TASK TO COMPLETE:
Print the records exactly as they are written.

Coordinate-based object records:
=======

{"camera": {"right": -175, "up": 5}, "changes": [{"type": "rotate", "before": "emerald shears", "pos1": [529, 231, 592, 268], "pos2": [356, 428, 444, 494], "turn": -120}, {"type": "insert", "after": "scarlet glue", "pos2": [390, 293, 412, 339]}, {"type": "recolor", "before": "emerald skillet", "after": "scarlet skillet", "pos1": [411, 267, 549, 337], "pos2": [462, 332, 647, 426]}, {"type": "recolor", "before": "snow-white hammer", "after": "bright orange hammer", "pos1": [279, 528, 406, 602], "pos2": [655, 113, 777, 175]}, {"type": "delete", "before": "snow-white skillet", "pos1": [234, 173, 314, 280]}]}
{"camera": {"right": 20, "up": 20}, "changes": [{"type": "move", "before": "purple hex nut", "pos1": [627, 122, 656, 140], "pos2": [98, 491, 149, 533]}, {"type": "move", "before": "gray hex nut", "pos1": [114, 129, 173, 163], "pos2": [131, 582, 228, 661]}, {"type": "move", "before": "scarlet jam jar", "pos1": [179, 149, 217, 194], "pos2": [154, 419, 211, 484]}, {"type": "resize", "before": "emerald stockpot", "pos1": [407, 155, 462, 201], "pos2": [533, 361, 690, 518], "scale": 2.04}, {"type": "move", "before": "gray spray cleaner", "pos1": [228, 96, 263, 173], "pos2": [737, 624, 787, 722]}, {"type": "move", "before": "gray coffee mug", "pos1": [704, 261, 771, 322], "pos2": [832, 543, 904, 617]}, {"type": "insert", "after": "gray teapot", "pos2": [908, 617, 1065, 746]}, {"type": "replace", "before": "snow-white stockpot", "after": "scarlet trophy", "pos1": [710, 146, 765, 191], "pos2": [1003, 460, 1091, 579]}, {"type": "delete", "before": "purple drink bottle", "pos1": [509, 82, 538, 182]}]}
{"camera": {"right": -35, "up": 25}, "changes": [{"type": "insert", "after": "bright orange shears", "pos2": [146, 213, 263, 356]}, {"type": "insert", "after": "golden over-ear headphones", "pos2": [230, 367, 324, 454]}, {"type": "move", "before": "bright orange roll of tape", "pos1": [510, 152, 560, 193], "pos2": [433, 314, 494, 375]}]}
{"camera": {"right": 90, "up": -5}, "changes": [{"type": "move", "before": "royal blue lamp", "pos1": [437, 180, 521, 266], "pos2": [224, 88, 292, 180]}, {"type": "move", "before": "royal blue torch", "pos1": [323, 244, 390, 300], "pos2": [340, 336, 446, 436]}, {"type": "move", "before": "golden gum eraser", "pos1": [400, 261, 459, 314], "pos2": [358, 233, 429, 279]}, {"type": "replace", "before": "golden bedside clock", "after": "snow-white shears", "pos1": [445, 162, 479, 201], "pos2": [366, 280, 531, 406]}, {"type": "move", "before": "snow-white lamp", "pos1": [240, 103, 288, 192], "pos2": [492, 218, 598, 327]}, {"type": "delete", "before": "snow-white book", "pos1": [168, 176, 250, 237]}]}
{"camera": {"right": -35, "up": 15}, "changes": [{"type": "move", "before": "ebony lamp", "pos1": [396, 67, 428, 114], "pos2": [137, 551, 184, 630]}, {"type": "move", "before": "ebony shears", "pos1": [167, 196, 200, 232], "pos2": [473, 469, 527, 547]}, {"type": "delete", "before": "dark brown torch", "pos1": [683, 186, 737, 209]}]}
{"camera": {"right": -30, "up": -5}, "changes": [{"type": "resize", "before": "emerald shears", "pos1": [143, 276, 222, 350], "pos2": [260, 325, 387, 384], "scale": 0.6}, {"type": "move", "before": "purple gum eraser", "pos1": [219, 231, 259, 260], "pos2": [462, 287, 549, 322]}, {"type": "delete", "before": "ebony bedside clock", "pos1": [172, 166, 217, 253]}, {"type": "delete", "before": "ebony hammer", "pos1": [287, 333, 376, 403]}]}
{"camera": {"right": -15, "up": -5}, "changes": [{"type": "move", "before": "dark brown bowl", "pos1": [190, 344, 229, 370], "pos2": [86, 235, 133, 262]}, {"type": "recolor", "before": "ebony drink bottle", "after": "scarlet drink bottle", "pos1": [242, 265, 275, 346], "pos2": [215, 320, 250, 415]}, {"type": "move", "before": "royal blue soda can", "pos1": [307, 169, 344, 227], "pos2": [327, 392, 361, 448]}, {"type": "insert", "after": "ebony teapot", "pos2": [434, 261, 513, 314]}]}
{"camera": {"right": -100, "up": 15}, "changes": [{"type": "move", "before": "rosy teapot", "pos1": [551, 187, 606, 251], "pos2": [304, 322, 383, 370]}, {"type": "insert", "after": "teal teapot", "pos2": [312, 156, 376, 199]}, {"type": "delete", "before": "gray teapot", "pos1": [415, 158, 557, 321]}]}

=======

SOLUTION TO THE PROBLEM:
{"camera": {"right": -175, "up": 5}, "changes": [{"type": "rotate", "before": "emerald shears", "pos1": [529, 231, 592, 268], "pos2": [356, 428, 444, 494], "turn": -120}, {"type": "insert", "after": "scarlet glue", "pos2": [390, 293, 412, 339]}, {"type": "recolor", "before": "emerald skillet", "after": "scarlet skillet", "pos1": [411, 267, 549, 337], "pos2": [462, 332, 647, 426]}, {"type": "recolor", "before": "snow-white hammer", "after": "bright orange hammer", "pos1": [279, 528, 406, 602], "pos2": [655, 113, 777, 175]}, {"type": "delete", "before": "snow-white skillet", "pos1": [234, 173, 314, 280]}]}
{"camera": {"right": 20, "up": 20}, "changes": [{"type": "move", "before": "purple hex nut", "pos1": [627, 122, 656, 140], "pos2": [98, 491, 149, 533]}, {"type": "move", "before": "gray hex nut", "pos1": [114, 129, 173, 163], "pos2": [131, 582, 228, 661]}, {"type": "move", "before": "scarlet jam jar", "pos1": [179, 149, 217, 194], "pos2": [154, 419, 211, 484]}, {"type": "resize", "before": "emerald stockpot", "pos1": [407, 155, 462, 201], "pos2": [533, 361, 690, 518], "scale": 2.04}, {"type": "move", "before": "gray spray cleaner", "pos1": [228, 96, 263, 173], "pos2": [737, 624, 787, 722]}, {"type": "move", "before": "gray coffee mug", "pos1": [704, 261, 771, 322], "pos2": [832, 543, 904, 617]}, {"type": "insert", "after": "gray teapot", "pos2": [908, 617, 1065, 746]}, {"type": "replace", "before": "snow-white stockpot", "after": "scarlet trophy", "pos1": [710, 146, 765, 191], "pos2": [1003, 460, 1091, 579]}, {"type": "delete", "before": "purple drink bottle", "pos1": [509, 82, 538, 182]}]}
{"camera": {"right": -35, "up": 25}, "changes": [{"type": "insert", "after": "bright orange shears", "pos2": [146, 213, 263, 356]}, {"type": "insert", "after": "golden over-ear headphones", "pos2": [230, 367, 324, 454]}, {"type": "move", "before": "bright orange roll of tape", "pos1": [510, 152, 560, 193], "pos2": [433, 314, 494, 375]}]}
{"camera": {"right": 90, "up": -5}, "changes": [{"type": "move", "before": "royal blue lamp", "pos1": [437, 180, 521, 266], "pos2": [224, 88, 292, 180]}, {"type": "move", "before": "royal blue torch", "pos1": [323, 244, 390, 300], "pos2": [340, 336, 446, 436]}, {"type": "move", "before": "golden gum eraser", "pos1": [400, 261, 459, 314], "pos2": [358, 233, 429, 279]}, {"type": "replace", "before": "golden bedside clock", "after": "snow-white shears", "pos1": [445, 162, 479, 201], "pos2": [366, 280, 531, 406]}, {"type": "move", "before": "snow-white lamp", "pos1": [240, 103, 288, 192], "pos2": [492, 218, 598, 327]}, {"type": "delete", "before": "snow-white book", "pos1": [168, 176, 250, 237]}]}
{"camera": {"right": -35, "up": 15}, "changes": [{"type": "move", "before": "ebony lamp", "pos1": [396, 67, 428, 114], "pos2": [137, 551, 184, 630]}, {"type": "move", "before": "ebony shears", "pos1": [167, 196, 200, 232], "pos2": [473, 469, 527, 547]}, {"type": "delete", "before": "dark brown torch", "pos1": [683, 186, 737, 209]}]}
{"camera": {"right": -30, "up": -5}, "changes": [{"type": "resize", "before": "emerald shears", "pos1": [143, 276, 222, 350], "pos2": [260, 325, 387, 384], "scale": 0.6}, {"type": "move", "before": "purple gum eraser", "pos1": [219, 231, 259, 260], "pos2": [462, 287, 549, 322]}, {"type": "delete", "before": "ebony bedside clock", "pos1": [172, 166, 217, 253]}, {"type": "delete", "before": "ebony hammer", "pos1": [287, 333, 376, 403]}]}
{"camera": {"right": -15, "up": -5}, "changes": [{"type": "move", "before": "dark brown bowl", "pos1": [190, 344, 229, 370], "pos2": [86, 235, 133, 262]}, {"type": "recolor", "before": "ebony drink bottle", "after": "scarlet drink bottle", "pos1": [242, 265, 275, 346], "pos2": [215, 320, 250, 415]}, {"type": "move", "before": "royal blue soda can", "pos1": [307, 169, 344, 227], "pos2": [327, 392, 361, 448]}, {"type": "insert", "after": "ebony teapot", "pos2": [434, 261, 513, 314]}]}
{"camera": {"right": -100, "up": 15}, "changes": [{"type": "move", "before": "rosy teapot", "pos1": [551, 187, 606, 251], "pos2": [304, 322, 383, 370]}, {"type": "insert", "after": "teal teapot", "pos2": [312, 156, 376, 199]}, {"type": "delete", "before": "gray teapot", "pos1": [415, 158, 557, 321]}]}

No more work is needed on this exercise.